Difference listings
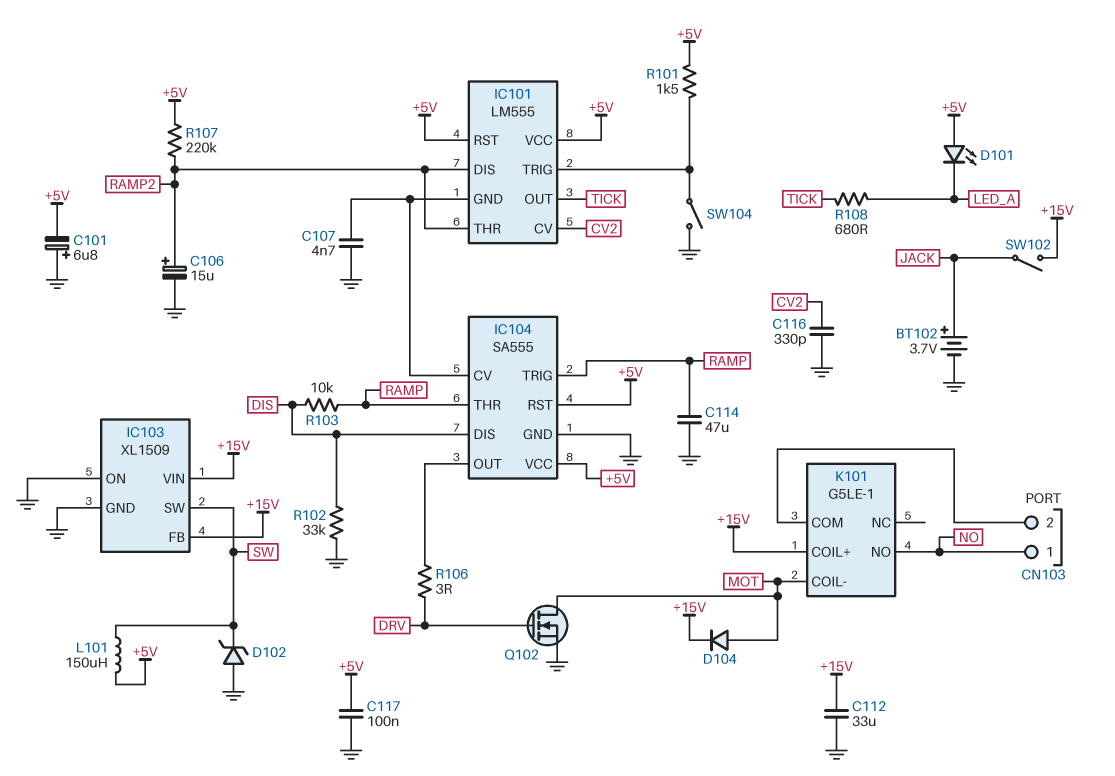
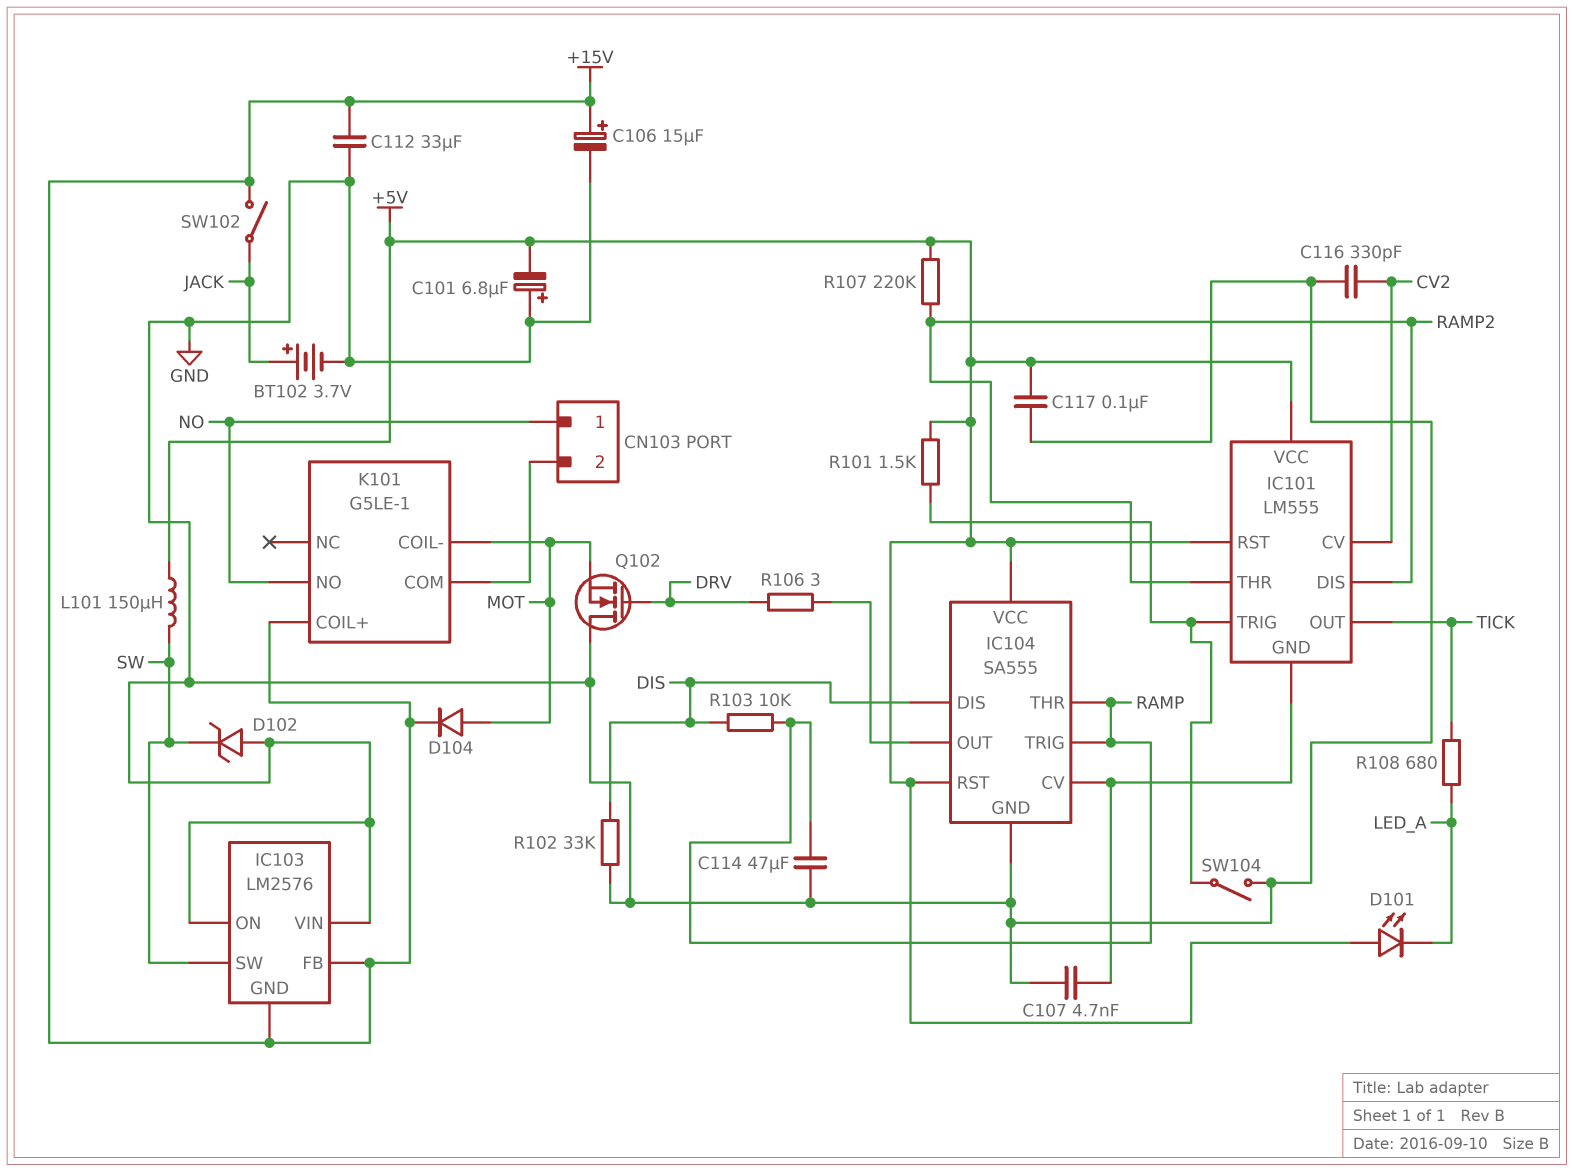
C106: 15uF (plus RAMP2, minus GND) -> 15uF (plus +15V, minus GND)
IC103: XL1509 -> LM2576
IC103 pin GND: GND -> +15V
IC103 pin VIN: +15V -> GND
Q102: NMOS (G DRV, D MOT, S GND) -> NMOS (G DRV, D GND, S MOT)

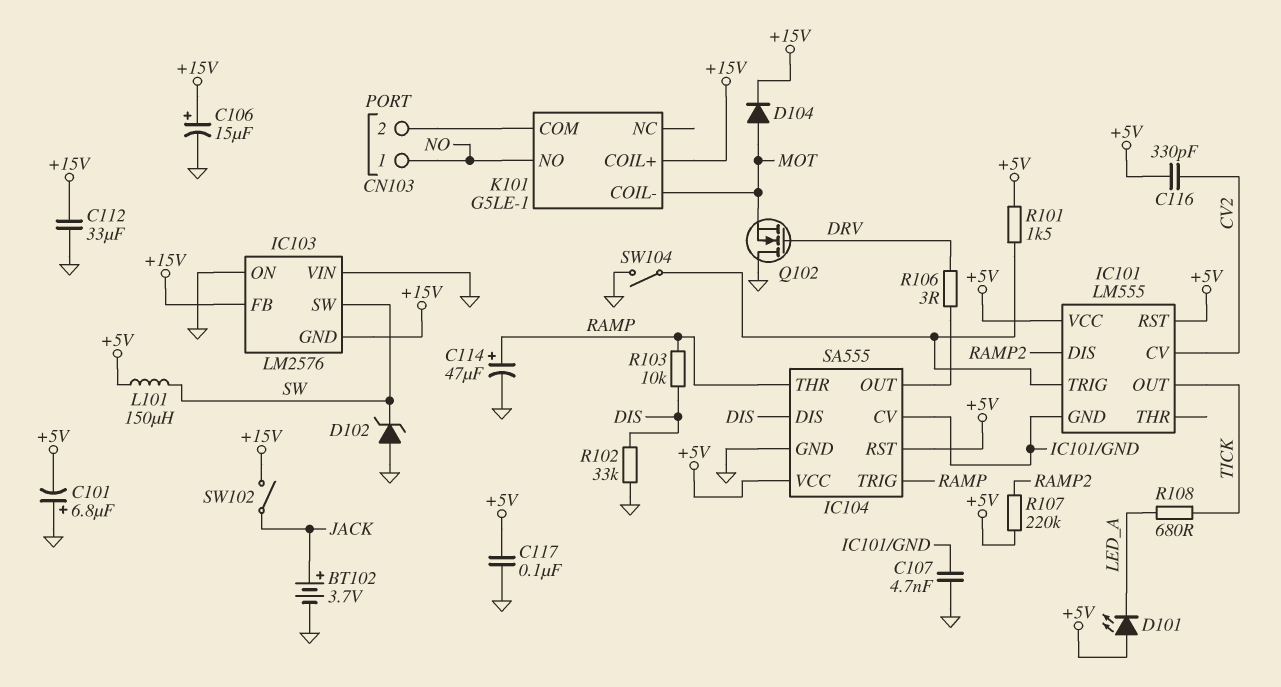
C114: 47uF (GND, RAMP) -> 47uF (plus RAMP, minus GND)
C116: 330pF (CV2, GND) -> 330pF (+5V, CV2)
IC101 pin THR: RAMP2 -> none

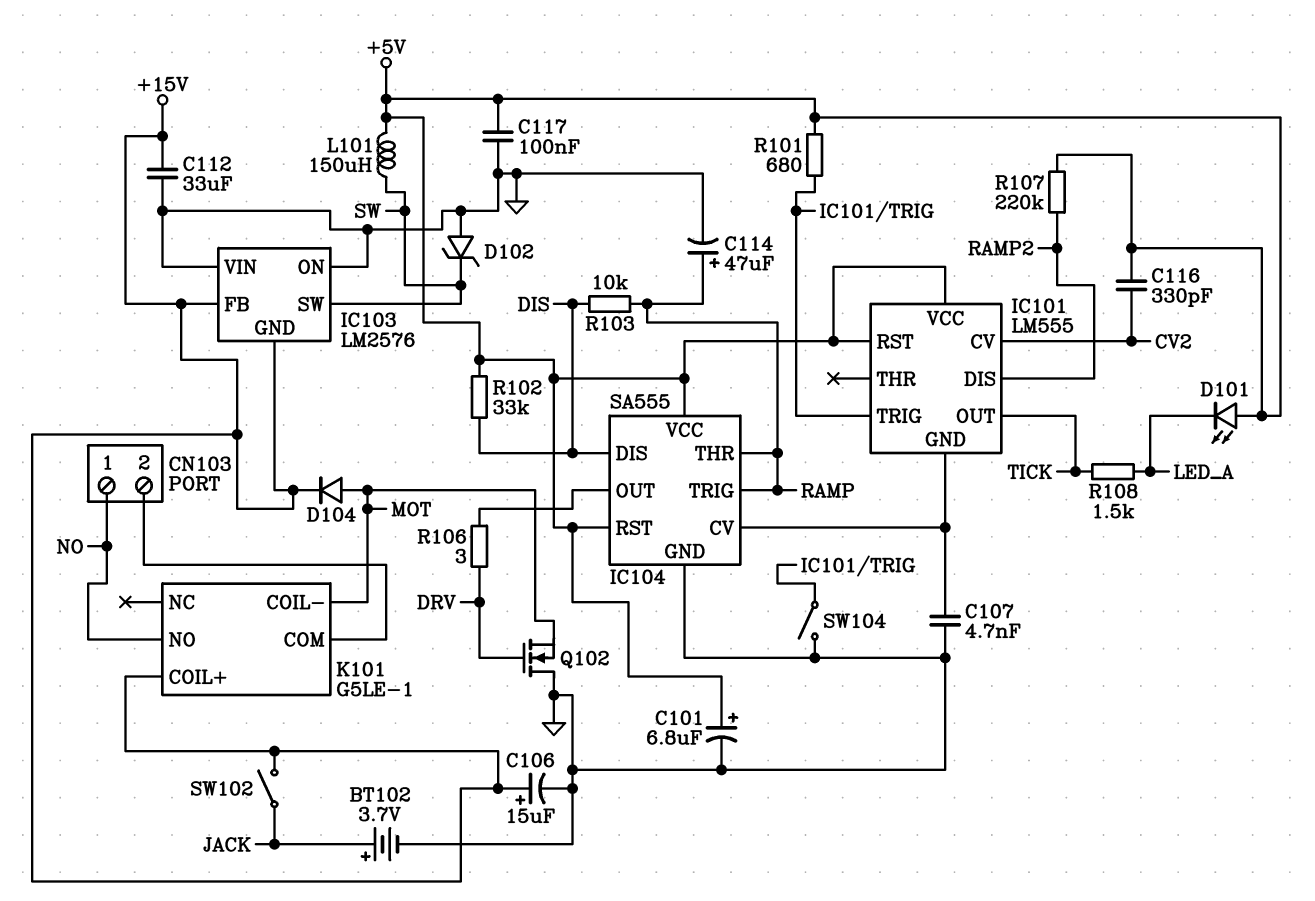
C101: 6.8uF (plus GND, minus +5V) -> 6.8uF (plus +5V, minus GND)
R101: 1.5k (+5V, IC101/TRIG) -> 680 (+5V, IC101/TRIG)
R102: 33k (DIS, GND) -> 33k (+5V, DIS)
R108: 680 (LED_A, TICK) -> 1.5k (LED_A, TICK)

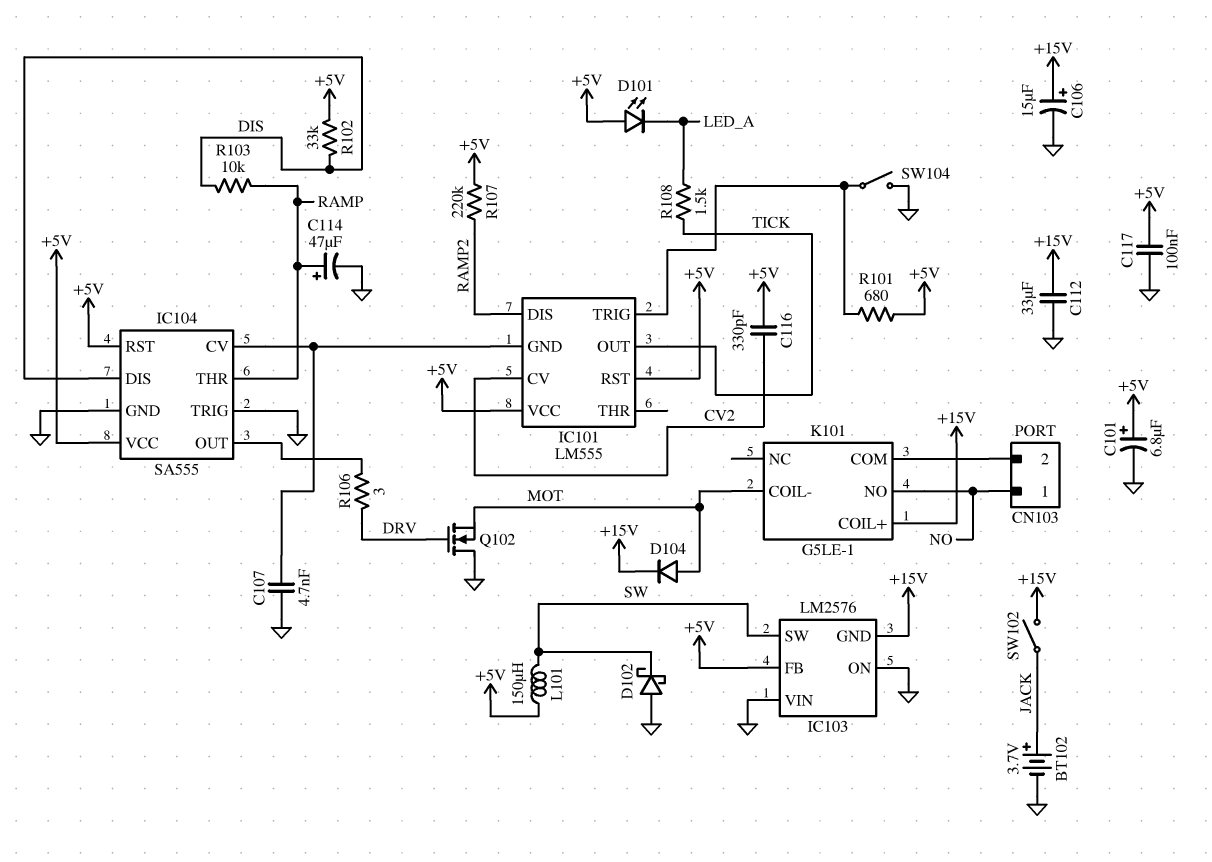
D102: zener (A GND, K SW) -> schottky (A GND, K SW)
IC103 pin FB: +15V -> +5V
IC104 pin TRIG: RAMP -> GND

__THE TASK__
Restate the records above in full and word for word, but do not carry over any pictures.

__ANSWER FOR THE TASK__
C106: 15uF (plus RAMP2, minus GND) -> 15uF (plus +15V, minus GND)
IC103: XL1509 -> LM2576
IC103 pin GND: GND -> +15V
IC103 pin VIN: +15V -> GND
Q102: NMOS (G DRV, D MOT, S GND) -> NMOS (G DRV, D GND, S MOT)

C114: 47uF (GND, RAMP) -> 47uF (plus RAMP, minus GND)
C116: 330pF (CV2, GND) -> 330pF (+5V, CV2)
IC101 pin THR: RAMP2 -> none

C101: 6.8uF (plus GND, minus +5V) -> 6.8uF (plus +5V, minus GND)
R101: 1.5k (+5V, IC101/TRIG) -> 680 (+5V, IC101/TRIG)
R102: 33k (DIS, GND) -> 33k (+5V, DIS)
R108: 680 (LED_A, TICK) -> 1.5k (LED_A, TICK)

D102: zener (A GND, K SW) -> schottky (A GND, K SW)
IC103 pin FB: +15V -> +5V
IC104 pin TRIG: RAMP -> GND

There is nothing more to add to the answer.